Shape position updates
==================================================
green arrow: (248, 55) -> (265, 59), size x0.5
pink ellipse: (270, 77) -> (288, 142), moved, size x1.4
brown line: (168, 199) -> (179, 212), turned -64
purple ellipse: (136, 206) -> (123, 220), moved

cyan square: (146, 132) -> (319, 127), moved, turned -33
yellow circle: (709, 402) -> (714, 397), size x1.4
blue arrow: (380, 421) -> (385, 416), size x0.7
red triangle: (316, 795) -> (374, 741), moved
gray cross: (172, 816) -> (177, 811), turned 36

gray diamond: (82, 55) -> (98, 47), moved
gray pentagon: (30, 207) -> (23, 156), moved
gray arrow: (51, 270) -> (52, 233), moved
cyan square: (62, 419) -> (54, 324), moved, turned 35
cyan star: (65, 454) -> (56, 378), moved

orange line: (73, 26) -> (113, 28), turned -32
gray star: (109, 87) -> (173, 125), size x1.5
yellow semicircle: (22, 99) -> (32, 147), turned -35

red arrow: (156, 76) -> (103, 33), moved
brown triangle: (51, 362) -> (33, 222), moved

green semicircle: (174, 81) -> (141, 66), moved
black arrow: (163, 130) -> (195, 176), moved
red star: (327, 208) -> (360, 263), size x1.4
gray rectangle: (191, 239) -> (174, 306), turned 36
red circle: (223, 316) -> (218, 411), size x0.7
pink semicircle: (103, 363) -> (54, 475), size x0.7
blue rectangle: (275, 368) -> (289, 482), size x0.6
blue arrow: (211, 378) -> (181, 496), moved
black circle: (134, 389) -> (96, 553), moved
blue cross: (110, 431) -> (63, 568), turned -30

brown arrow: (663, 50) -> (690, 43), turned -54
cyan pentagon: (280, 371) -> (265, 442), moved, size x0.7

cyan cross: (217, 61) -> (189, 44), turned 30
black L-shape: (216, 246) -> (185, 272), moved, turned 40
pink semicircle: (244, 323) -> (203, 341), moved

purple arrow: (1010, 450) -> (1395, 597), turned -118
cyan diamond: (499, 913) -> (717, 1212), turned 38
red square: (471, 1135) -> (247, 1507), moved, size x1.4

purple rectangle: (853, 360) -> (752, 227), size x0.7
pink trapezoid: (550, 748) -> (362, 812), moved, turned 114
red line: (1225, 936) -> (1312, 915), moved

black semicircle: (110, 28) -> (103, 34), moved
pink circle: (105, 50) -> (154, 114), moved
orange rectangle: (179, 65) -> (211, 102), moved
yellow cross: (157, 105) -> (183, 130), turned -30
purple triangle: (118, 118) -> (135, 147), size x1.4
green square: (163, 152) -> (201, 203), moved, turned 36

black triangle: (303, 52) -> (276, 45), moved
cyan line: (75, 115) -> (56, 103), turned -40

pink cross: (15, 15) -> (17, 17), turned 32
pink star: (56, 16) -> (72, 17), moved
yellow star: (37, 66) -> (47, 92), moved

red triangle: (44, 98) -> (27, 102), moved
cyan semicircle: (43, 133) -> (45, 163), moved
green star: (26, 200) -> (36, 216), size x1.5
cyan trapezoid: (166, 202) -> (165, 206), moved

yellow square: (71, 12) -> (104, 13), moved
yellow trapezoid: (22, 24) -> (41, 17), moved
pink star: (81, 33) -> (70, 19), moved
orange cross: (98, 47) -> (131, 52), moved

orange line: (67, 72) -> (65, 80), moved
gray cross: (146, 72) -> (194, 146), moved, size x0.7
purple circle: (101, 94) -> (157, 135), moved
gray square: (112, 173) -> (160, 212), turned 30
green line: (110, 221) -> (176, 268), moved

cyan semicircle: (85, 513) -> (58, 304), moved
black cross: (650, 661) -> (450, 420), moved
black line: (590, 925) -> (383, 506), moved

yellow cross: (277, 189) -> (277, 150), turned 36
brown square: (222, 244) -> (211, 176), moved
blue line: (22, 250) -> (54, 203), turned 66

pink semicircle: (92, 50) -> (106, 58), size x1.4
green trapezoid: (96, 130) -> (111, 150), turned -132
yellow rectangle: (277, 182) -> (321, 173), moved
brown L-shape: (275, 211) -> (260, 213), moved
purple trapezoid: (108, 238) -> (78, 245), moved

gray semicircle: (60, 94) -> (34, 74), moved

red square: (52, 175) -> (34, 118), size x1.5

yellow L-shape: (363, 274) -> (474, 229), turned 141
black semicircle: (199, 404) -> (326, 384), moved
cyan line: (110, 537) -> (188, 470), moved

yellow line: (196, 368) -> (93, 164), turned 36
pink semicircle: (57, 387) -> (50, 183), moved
==================================================
DIRECTIONS FOR THIS TASK ▸ Every line in the records above that contains the word "purple" should be copied out.

RESPONSE TO THIS EXERCISE ▸
purple ellipse: (136, 206) -> (123, 220), moved
purple arrow: (1010, 450) -> (1395, 597), turned -118
purple rectangle: (853, 360) -> (752, 227), size x0.7
purple triangle: (118, 118) -> (135, 147), size x1.4
purple circle: (101, 94) -> (157, 135), moved
purple trapezoid: (108, 238) -> (78, 245), moved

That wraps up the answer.